Excerpted data:
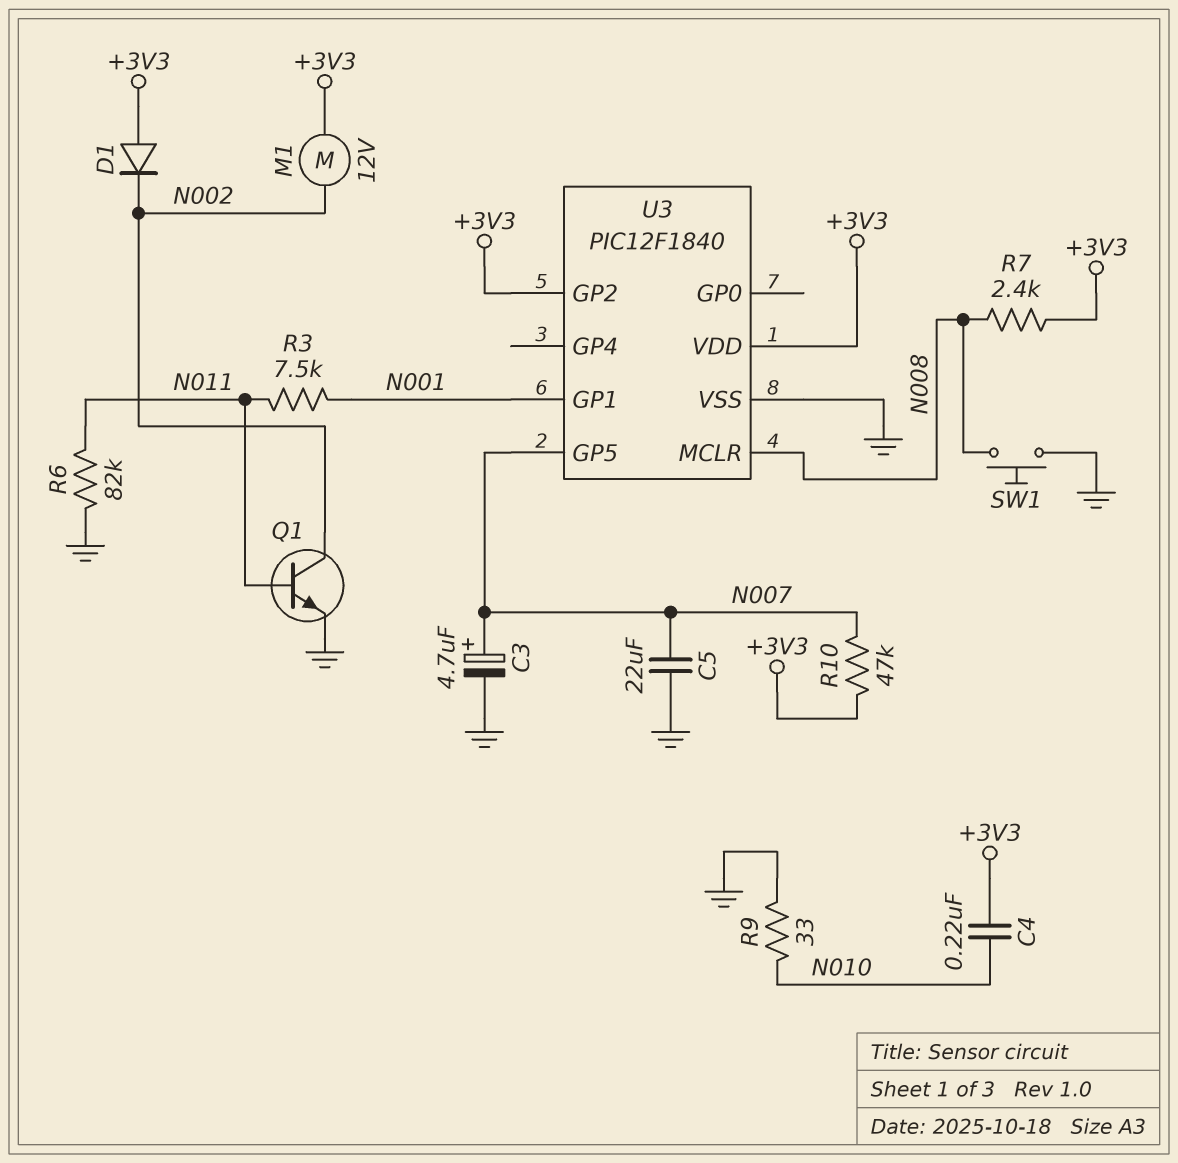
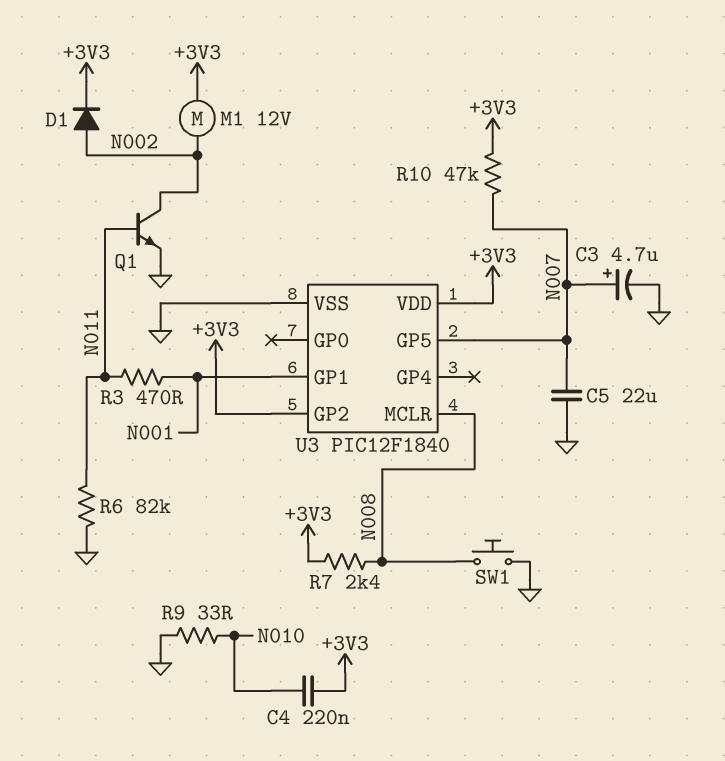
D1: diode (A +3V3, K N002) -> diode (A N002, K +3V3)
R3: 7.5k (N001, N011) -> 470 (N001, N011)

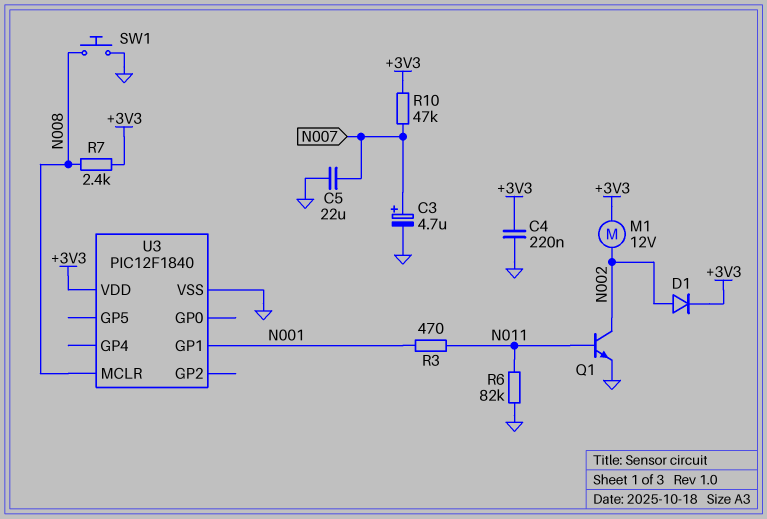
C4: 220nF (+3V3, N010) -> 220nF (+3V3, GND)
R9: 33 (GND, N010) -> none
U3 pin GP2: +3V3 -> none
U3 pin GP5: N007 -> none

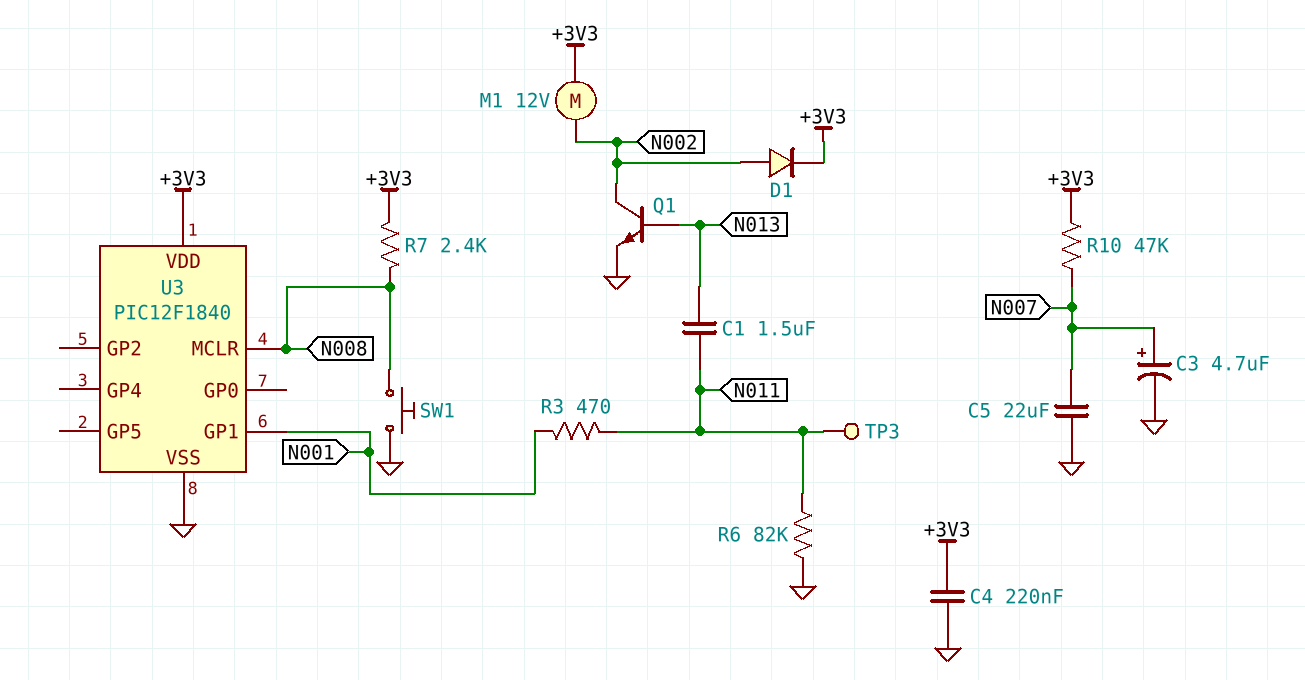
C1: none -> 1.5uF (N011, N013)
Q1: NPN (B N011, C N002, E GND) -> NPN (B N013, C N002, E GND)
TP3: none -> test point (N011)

...

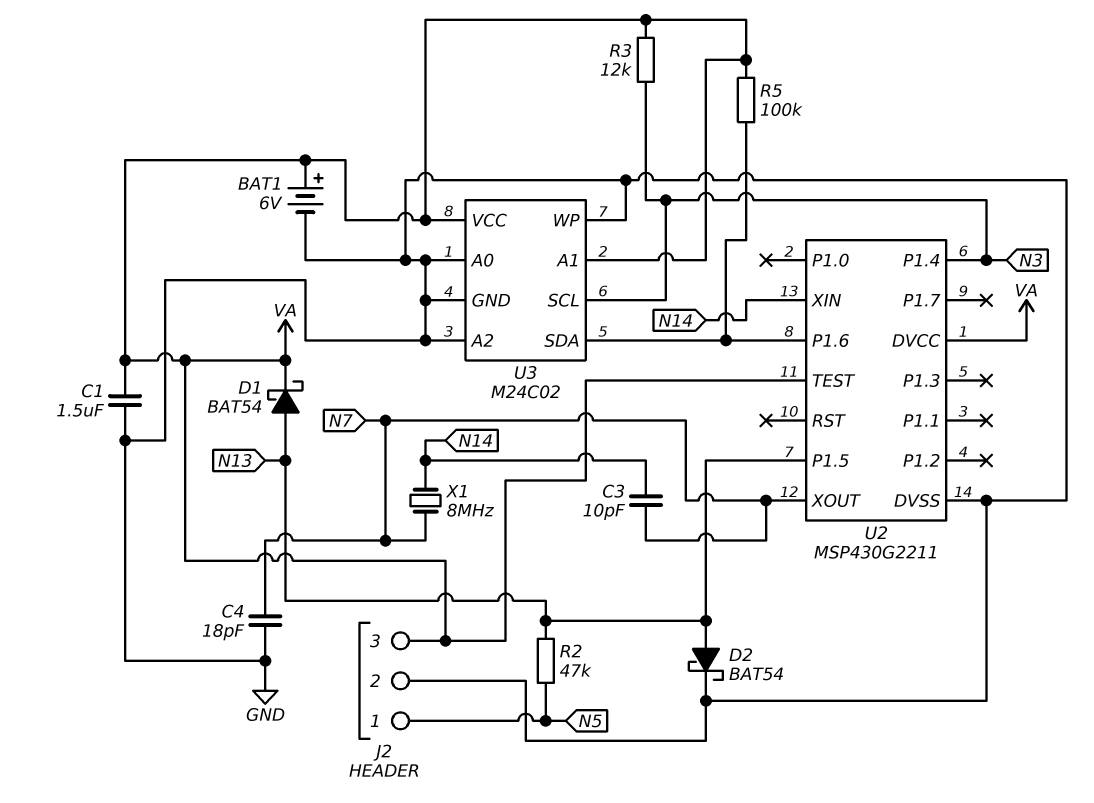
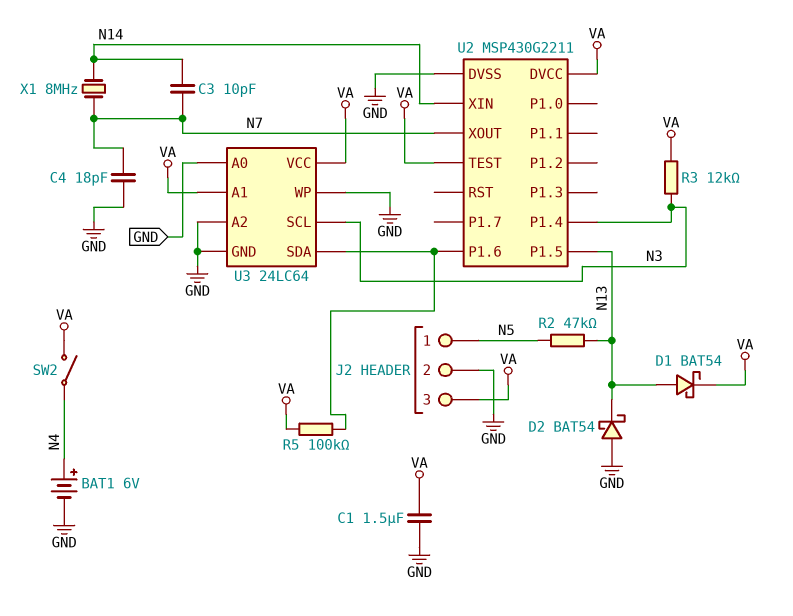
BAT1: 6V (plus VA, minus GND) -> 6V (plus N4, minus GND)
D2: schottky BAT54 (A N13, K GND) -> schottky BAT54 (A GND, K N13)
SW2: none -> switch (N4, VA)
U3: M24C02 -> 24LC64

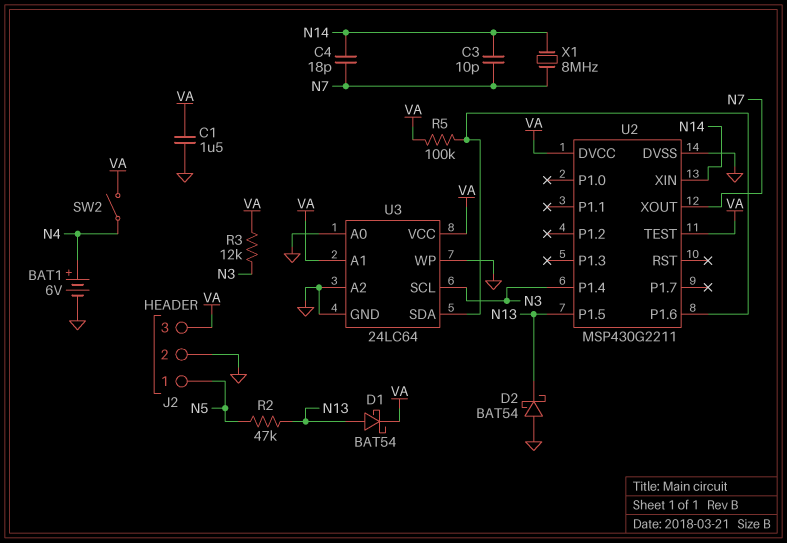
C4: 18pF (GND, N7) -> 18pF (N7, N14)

...

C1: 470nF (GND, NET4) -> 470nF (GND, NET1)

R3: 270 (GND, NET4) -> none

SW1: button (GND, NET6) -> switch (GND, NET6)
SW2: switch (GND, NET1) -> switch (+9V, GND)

Your goal: Reproduce only the lines above spanning from the line containing "SW1: button (GND, NET6) -> switch (GND, NET6)" through the line containing "SW2: switch (GND, NET1) -> switch (+9V, GND)", word for word.

Solution to this task:
SW1: button (GND, NET6) -> switch (GND, NET6)
SW2: switch (GND, NET1) -> switch (+9V, GND)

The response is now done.